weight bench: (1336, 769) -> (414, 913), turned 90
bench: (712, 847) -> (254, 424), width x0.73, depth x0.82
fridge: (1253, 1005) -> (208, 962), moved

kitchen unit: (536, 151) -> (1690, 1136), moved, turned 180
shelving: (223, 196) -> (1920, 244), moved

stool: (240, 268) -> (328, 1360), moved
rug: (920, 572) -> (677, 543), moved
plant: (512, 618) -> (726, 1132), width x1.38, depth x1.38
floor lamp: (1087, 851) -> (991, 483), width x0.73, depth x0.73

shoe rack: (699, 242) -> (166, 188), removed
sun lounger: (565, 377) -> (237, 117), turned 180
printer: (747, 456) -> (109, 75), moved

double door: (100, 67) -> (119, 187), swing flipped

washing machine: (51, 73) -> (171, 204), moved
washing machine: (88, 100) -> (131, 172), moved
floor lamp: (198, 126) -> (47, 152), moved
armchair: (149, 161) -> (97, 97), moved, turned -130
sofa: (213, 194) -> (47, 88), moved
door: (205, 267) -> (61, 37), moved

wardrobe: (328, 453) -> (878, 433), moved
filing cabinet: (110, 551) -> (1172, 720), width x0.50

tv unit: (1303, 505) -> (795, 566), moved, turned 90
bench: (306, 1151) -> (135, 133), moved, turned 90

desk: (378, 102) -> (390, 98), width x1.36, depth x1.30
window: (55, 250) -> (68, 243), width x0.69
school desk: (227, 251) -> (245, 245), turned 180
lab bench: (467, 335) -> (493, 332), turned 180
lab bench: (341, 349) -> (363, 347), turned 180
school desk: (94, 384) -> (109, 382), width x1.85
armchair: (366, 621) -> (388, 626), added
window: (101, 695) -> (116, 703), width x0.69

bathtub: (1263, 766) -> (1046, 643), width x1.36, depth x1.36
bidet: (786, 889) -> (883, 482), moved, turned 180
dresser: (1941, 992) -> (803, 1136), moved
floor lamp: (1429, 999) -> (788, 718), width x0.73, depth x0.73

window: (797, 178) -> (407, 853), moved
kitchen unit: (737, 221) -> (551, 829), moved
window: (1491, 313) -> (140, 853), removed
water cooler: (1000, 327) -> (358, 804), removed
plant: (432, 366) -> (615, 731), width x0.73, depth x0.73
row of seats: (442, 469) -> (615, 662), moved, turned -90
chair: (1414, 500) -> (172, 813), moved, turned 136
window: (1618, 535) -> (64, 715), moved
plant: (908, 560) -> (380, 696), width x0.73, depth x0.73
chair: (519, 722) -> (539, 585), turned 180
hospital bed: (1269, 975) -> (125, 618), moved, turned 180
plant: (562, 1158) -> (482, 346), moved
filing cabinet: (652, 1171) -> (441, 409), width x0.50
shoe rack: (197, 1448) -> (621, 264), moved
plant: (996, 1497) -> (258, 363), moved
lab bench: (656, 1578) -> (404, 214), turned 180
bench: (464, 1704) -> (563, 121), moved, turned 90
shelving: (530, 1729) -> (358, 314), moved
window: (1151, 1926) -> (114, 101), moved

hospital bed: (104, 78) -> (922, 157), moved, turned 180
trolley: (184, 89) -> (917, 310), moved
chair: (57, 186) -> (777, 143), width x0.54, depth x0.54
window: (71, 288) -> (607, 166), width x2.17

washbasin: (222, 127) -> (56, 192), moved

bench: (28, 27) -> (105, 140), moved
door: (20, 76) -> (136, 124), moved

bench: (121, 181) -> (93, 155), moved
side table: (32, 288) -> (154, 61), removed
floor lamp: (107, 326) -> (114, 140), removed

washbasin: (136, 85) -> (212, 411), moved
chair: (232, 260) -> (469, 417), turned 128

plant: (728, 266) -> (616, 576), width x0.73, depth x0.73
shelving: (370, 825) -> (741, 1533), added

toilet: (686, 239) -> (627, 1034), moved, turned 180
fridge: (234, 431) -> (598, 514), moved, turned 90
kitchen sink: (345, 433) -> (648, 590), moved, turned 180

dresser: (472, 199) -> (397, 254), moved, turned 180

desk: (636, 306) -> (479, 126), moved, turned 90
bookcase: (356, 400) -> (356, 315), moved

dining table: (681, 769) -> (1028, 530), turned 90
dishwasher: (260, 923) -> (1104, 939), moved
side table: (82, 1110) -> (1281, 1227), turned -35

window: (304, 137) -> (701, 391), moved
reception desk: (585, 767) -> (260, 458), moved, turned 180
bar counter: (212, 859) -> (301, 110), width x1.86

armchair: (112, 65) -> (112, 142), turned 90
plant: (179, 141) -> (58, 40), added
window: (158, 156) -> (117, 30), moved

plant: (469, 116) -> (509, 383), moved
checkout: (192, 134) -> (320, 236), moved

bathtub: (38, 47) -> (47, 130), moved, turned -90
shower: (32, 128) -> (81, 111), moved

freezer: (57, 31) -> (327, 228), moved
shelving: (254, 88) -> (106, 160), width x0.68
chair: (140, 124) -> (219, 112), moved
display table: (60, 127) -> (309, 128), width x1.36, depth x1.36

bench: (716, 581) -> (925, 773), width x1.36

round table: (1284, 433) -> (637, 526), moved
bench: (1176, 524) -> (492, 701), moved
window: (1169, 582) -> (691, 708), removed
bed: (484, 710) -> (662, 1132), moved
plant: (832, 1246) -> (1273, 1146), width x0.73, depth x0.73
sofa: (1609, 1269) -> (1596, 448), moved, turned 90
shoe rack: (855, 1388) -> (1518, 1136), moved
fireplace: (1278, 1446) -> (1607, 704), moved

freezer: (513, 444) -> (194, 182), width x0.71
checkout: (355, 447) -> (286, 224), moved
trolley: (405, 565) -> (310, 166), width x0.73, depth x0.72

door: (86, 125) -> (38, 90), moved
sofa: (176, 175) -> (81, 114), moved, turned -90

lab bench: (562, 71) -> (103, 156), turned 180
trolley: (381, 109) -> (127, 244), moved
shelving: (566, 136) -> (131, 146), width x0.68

• • • • •

[Aim of the task] Please copy each record shown above exactly.

[Answer box]
weight bench: (1336, 769) -> (414, 913), turned 90
bench: (712, 847) -> (254, 424), width x0.73, depth x0.82
fridge: (1253, 1005) -> (208, 962), moved

kitchen unit: (536, 151) -> (1690, 1136), moved, turned 180
shelving: (223, 196) -> (1920, 244), moved

stool: (240, 268) -> (328, 1360), moved
rug: (920, 572) -> (677, 543), moved
plant: (512, 618) -> (726, 1132), width x1.38, depth x1.38
floor lamp: (1087, 851) -> (991, 483), width x0.73, depth x0.73

shoe rack: (699, 242) -> (166, 188), removed
sun lounger: (565, 377) -> (237, 117), turned 180
printer: (747, 456) -> (109, 75), moved

double door: (100, 67) -> (119, 187), swing flipped

washing machine: (51, 73) -> (171, 204), moved
washing machine: (88, 100) -> (131, 172), moved
floor lamp: (198, 126) -> (47, 152), moved
armchair: (149, 161) -> (97, 97), moved, turned -130
sofa: (213, 194) -> (47, 88), moved
door: (205, 267) -> (61, 37), moved

wardrobe: (328, 453) -> (878, 433), moved
filing cabinet: (110, 551) -> (1172, 720), width x0.50

tv unit: (1303, 505) -> (795, 566), moved, turned 90
bench: (306, 1151) -> (135, 133), moved, turned 90

desk: (378, 102) -> (390, 98), width x1.36, depth x1.30
window: (55, 250) -> (68, 243), width x0.69
school desk: (227, 251) -> (245, 245), turned 180
lab bench: (467, 335) -> (493, 332), turned 180
lab bench: (341, 349) -> (363, 347), turned 180
school desk: (94, 384) -> (109, 382), width x1.85
armchair: (366, 621) -> (388, 626), added
window: (101, 695) -> (116, 703), width x0.69

bathtub: (1263, 766) -> (1046, 643), width x1.36, depth x1.36
bidet: (786, 889) -> (883, 482), moved, turned 180
dresser: (1941, 992) -> (803, 1136), moved
floor lamp: (1429, 999) -> (788, 718), width x0.73, depth x0.73

window: (797, 178) -> (407, 853), moved
kitchen unit: (737, 221) -> (551, 829), moved
window: (1491, 313) -> (140, 853), removed
water cooler: (1000, 327) -> (358, 804), removed
plant: (432, 366) -> (615, 731), width x0.73, depth x0.73
row of seats: (442, 469) -> (615, 662), moved, turned -90
chair: (1414, 500) -> (172, 813), moved, turned 136
window: (1618, 535) -> (64, 715), moved
plant: (908, 560) -> (380, 696), width x0.73, depth x0.73
chair: (519, 722) -> (539, 585), turned 180
hospital bed: (1269, 975) -> (125, 618), moved, turned 180
plant: (562, 1158) -> (482, 346), moved
filing cabinet: (652, 1171) -> (441, 409), width x0.50
shoe rack: (197, 1448) -> (621, 264), moved
plant: (996, 1497) -> (258, 363), moved
lab bench: (656, 1578) -> (404, 214), turned 180
bench: (464, 1704) -> (563, 121), moved, turned 90
shelving: (530, 1729) -> (358, 314), moved
window: (1151, 1926) -> (114, 101), moved

hospital bed: (104, 78) -> (922, 157), moved, turned 180
trolley: (184, 89) -> (917, 310), moved
chair: (57, 186) -> (777, 143), width x0.54, depth x0.54
window: (71, 288) -> (607, 166), width x2.17

washbasin: (222, 127) -> (56, 192), moved

bench: (28, 27) -> (105, 140), moved
door: (20, 76) -> (136, 124), moved

bench: (121, 181) -> (93, 155), moved
side table: (32, 288) -> (154, 61), removed
floor lamp: (107, 326) -> (114, 140), removed

washbasin: (136, 85) -> (212, 411), moved
chair: (232, 260) -> (469, 417), turned 128

plant: (728, 266) -> (616, 576), width x0.73, depth x0.73
shelving: (370, 825) -> (741, 1533), added

toilet: (686, 239) -> (627, 1034), moved, turned 180
fridge: (234, 431) -> (598, 514), moved, turned 90
kitchen sink: (345, 433) -> (648, 590), moved, turned 180

dresser: (472, 199) -> (397, 254), moved, turned 180

desk: (636, 306) -> (479, 126), moved, turned 90
bookcase: (356, 400) -> (356, 315), moved

dining table: (681, 769) -> (1028, 530), turned 90
dishwasher: (260, 923) -> (1104, 939), moved
side table: (82, 1110) -> (1281, 1227), turned -35

window: (304, 137) -> (701, 391), moved
reception desk: (585, 767) -> (260, 458), moved, turned 180
bar counter: (212, 859) -> (301, 110), width x1.86

armchair: (112, 65) -> (112, 142), turned 90
plant: (179, 141) -> (58, 40), added
window: (158, 156) -> (117, 30), moved

plant: (469, 116) -> (509, 383), moved
checkout: (192, 134) -> (320, 236), moved

bathtub: (38, 47) -> (47, 130), moved, turned -90
shower: (32, 128) -> (81, 111), moved

freezer: (57, 31) -> (327, 228), moved
shelving: (254, 88) -> (106, 160), width x0.68
chair: (140, 124) -> (219, 112), moved
display table: (60, 127) -> (309, 128), width x1.36, depth x1.36

bench: (716, 581) -> (925, 773), width x1.36

round table: (1284, 433) -> (637, 526), moved
bench: (1176, 524) -> (492, 701), moved
window: (1169, 582) -> (691, 708), removed
bed: (484, 710) -> (662, 1132), moved
plant: (832, 1246) -> (1273, 1146), width x0.73, depth x0.73
sofa: (1609, 1269) -> (1596, 448), moved, turned 90
shoe rack: (855, 1388) -> (1518, 1136), moved
fireplace: (1278, 1446) -> (1607, 704), moved

freezer: (513, 444) -> (194, 182), width x0.71
checkout: (355, 447) -> (286, 224), moved
trolley: (405, 565) -> (310, 166), width x0.73, depth x0.72

door: (86, 125) -> (38, 90), moved
sofa: (176, 175) -> (81, 114), moved, turned -90

lab bench: (562, 71) -> (103, 156), turned 180
trolley: (381, 109) -> (127, 244), moved
shelving: (566, 136) -> (131, 146), width x0.68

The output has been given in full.